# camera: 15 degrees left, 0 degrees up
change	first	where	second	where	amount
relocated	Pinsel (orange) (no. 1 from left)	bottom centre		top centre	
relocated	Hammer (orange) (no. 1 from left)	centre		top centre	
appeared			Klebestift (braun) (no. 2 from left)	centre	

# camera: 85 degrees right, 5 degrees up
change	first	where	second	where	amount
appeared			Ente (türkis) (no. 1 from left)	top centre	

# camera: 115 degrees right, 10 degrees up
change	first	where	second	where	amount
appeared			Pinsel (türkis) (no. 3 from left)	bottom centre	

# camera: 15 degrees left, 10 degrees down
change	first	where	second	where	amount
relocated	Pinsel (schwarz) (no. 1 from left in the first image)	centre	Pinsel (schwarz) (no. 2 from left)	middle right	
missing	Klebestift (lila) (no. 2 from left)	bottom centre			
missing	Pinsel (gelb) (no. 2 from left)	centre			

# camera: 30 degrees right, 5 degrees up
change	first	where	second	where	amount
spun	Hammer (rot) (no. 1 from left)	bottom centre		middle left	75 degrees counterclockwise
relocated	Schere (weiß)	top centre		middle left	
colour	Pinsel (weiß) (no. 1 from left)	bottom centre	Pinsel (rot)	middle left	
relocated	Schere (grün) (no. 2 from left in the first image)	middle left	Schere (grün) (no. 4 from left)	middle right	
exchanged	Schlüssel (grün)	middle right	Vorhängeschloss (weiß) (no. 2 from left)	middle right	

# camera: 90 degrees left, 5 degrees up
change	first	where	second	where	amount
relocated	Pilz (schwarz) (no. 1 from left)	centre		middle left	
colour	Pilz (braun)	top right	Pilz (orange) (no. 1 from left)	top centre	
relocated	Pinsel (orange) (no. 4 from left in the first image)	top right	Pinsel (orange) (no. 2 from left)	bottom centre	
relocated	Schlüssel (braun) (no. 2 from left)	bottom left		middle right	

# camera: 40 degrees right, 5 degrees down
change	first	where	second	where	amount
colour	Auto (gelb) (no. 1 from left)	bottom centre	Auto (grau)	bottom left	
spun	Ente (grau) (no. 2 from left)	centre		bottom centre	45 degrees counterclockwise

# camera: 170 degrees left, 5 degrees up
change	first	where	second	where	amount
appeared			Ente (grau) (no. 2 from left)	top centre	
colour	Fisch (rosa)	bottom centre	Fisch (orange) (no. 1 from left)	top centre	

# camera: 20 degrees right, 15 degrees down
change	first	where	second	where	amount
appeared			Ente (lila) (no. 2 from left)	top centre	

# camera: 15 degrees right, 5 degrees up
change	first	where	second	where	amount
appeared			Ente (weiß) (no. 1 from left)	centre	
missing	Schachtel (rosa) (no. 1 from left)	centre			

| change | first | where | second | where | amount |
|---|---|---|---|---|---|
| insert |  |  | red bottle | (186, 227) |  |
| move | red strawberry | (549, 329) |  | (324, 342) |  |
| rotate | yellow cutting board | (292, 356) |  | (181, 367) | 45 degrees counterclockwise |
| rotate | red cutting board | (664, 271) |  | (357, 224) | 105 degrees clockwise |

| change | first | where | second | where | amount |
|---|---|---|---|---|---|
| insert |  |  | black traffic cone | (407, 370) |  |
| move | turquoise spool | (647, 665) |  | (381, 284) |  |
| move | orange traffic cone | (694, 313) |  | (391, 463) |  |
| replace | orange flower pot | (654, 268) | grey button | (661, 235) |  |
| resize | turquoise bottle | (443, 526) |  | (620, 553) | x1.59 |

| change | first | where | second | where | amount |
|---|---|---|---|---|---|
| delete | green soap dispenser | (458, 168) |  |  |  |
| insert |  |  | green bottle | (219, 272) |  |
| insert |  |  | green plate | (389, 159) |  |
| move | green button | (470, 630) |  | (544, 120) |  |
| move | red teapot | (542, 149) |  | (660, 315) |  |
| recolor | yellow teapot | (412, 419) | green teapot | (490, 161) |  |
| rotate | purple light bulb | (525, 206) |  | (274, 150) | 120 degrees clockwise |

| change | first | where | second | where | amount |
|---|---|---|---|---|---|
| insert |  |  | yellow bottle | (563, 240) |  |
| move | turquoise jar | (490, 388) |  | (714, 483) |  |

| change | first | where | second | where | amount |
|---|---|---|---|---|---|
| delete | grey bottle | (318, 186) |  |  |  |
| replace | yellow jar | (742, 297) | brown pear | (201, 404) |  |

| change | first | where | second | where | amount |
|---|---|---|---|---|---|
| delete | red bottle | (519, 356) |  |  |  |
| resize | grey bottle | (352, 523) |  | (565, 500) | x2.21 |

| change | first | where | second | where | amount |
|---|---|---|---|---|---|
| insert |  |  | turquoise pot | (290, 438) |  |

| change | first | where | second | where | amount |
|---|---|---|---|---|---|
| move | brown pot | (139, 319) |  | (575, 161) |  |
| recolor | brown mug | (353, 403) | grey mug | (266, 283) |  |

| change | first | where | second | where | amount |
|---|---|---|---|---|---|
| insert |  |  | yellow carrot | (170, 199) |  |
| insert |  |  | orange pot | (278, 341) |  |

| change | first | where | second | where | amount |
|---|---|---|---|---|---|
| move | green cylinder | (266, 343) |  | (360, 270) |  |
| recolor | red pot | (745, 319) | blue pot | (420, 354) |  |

== == ==

» YOUR TASK
Please output the listing above exactly, every line included.

» RESPONSE TO THIS TASK
# camera: 15 degrees left, 0 degrees up
change	first	where	second	where	amount
relocated	Pinsel (orange) (no. 1 from left)	bottom centre		top centre	
relocated	Hammer (orange) (no. 1 from left)	centre		top centre	
appeared			Klebestift (braun) (no. 2 from left)	centre	

# camera: 85 degrees right, 5 degrees up
change	first	where	second	where	amount
appeared			Ente (türkis) (no. 1 from left)	top centre	

# camera: 115 degrees right, 10 degrees up
change	first	where	second	where	amount
appeared			Pinsel (türkis) (no. 3 from left)	bottom centre	

# camera: 15 degrees left, 10 degrees down
change	first	where	second	where	amount
relocated	Pinsel (schwarz) (no. 1 from left in the first image)	centre	Pinsel (schwarz) (no. 2 from left)	middle right	
missing	Klebestift (lila) (no. 2 from left)	bottom centre			
missing	Pinsel (gelb) (no. 2 from left)	centre			

# camera: 30 degrees right, 5 degrees up
change	first	where	second	where	amount
spun	Hammer (rot) (no. 1 from left)	bottom centre		middle left	75 degrees counterclockwise
relocated	Schere (weiß)	top centre		middle left	
colour	Pinsel (weiß) (no. 1 from left)	bottom centre	Pinsel (rot)	middle left	
relocated	Schere (grün) (no. 2 from left in the first image)	middle left	Schere (grün) (no. 4 from left)	middle right	
exchanged	Schlüssel (grün)	middle right	Vorhängeschloss (weiß) (no. 2 from left)	middle right	

# camera: 90 degrees left, 5 degrees up
change	first	where	second	where	amount
relocated	Pilz (schwarz) (no. 1 from left)	centre		middle left	
colour	Pilz (braun)	top right	Pilz (orange) (no. 1 from left)	top centre	
relocated	Pinsel (orange) (no. 4 from left in the first image)	top right	Pinsel (orange) (no. 2 from left)	bottom centre	
relocated	Schlüssel (braun) (no. 2 from left)	bottom left		middle right	

# camera: 40 degrees right, 5 degrees down
change	first	where	second	where	amount
colour	Auto (gelb) (no. 1 from left)	bottom centre	Auto (grau)	bottom left	
spun	Ente (grau) (no. 2 from left)	centre		bottom centre	45 degrees counterclockwise

# camera: 170 degrees left, 5 degrees up
change	first	where	second	where	amount
appeared			Ente (grau) (no. 2 from left)	top centre	
colour	Fisch (rosa)	bottom centre	Fisch (orange) (no. 1 from left)	top centre	

# camera: 20 degrees right, 15 degrees down
change	first	where	second	where	amount
appeared			Ente (lila) (no. 2 from left)	top centre	

# camera: 15 degrees right, 5 degrees up
change	first	where	second	where	amount
appeared			Ente (weiß) (no. 1 from left)	centre	
missing	Schachtel (rosa) (no. 1 from left)	centre			

| change | first | where | second | where | amount |
|---|---|---|---|---|---|
| insert |  |  | red bottle | (186, 227) |  |
| move | red strawberry | (549, 329) |  | (324, 342) |  |
| rotate | yellow cutting board | (292, 356) |  | (181, 367) | 45 degrees counterclockwise |
| rotate | red cutting board | (664, 271) |  | (357, 224) | 105 degrees clockwise |

| change | first | where | second | where | amount |
|---|---|---|---|---|---|
| insert |  |  | black traffic cone | (407, 370) |  |
| move | turquoise spool | (647, 665) |  | (381, 284) |  |
| move | orange traffic cone | (694, 313) |  | (391, 463) |  |
| replace | orange flower pot | (654, 268) | grey button | (661, 235) |  |
| resize | turquoise bottle | (443, 526) |  | (620, 553) | x1.59 |

| change | first | where | second | where | amount |
|---|---|---|---|---|---|
| delete | green soap dispenser | (458, 168) |  |  |  |
| insert |  |  | green bottle | (219, 272) |  |
| insert |  |  | green plate | (389, 159) |  |
| move | green button | (470, 630) |  | (544, 120) |  |
| move | red teapot | (542, 149) |  | (660, 315) |  |
| recolor | yellow teapot | (412, 419) | green teapot | (490, 161) |  |
| rotate | purple light bulb | (525, 206) |  | (274, 150) | 120 degrees clockwise |

| change | first | where | second | where | amount |
|---|---|---|---|---|---|
| insert |  |  | yellow bottle | (563, 240) |  |
| move | turquoise jar | (490, 388) |  | (714, 483) |  |

| change | first | where | second | where | amount |
|---|---|---|---|---|---|
| delete | grey bottle | (318, 186) |  |  |  |
| replace | yellow jar | (742, 297) | brown pear | (201, 404) |  |

| change | first | where | second | where | amount |
|---|---|---|---|---|---|
| delete | red bottle | (519, 356) |  |  |  |
| resize | grey bottle | (352, 523) |  | (565, 500) | x2.21 |

| change | first | where | second | where | amount |
|---|---|---|---|---|---|
| insert |  |  | turquoise pot | (290, 438) |  |

| change | first | where | second | where | amount |
|---|---|---|---|---|---|
| move | brown pot | (139, 319) |  | (575, 161) |  |
| recolor | brown mug | (353, 403) | grey mug | (266, 283) |  |

| change | first | where | second | where | amount |
|---|---|---|---|---|---|
| insert |  |  | yellow carrot | (170, 199) |  |
| insert |  |  | orange pot | (278, 341) |  |

| change | first | where | second | where | amount |
|---|---|---|---|---|---|
| move | green cylinder | (266, 343) |  | (360, 270) |  |
| recolor | red pot | (745, 319) | blue pot | (420, 354) |  |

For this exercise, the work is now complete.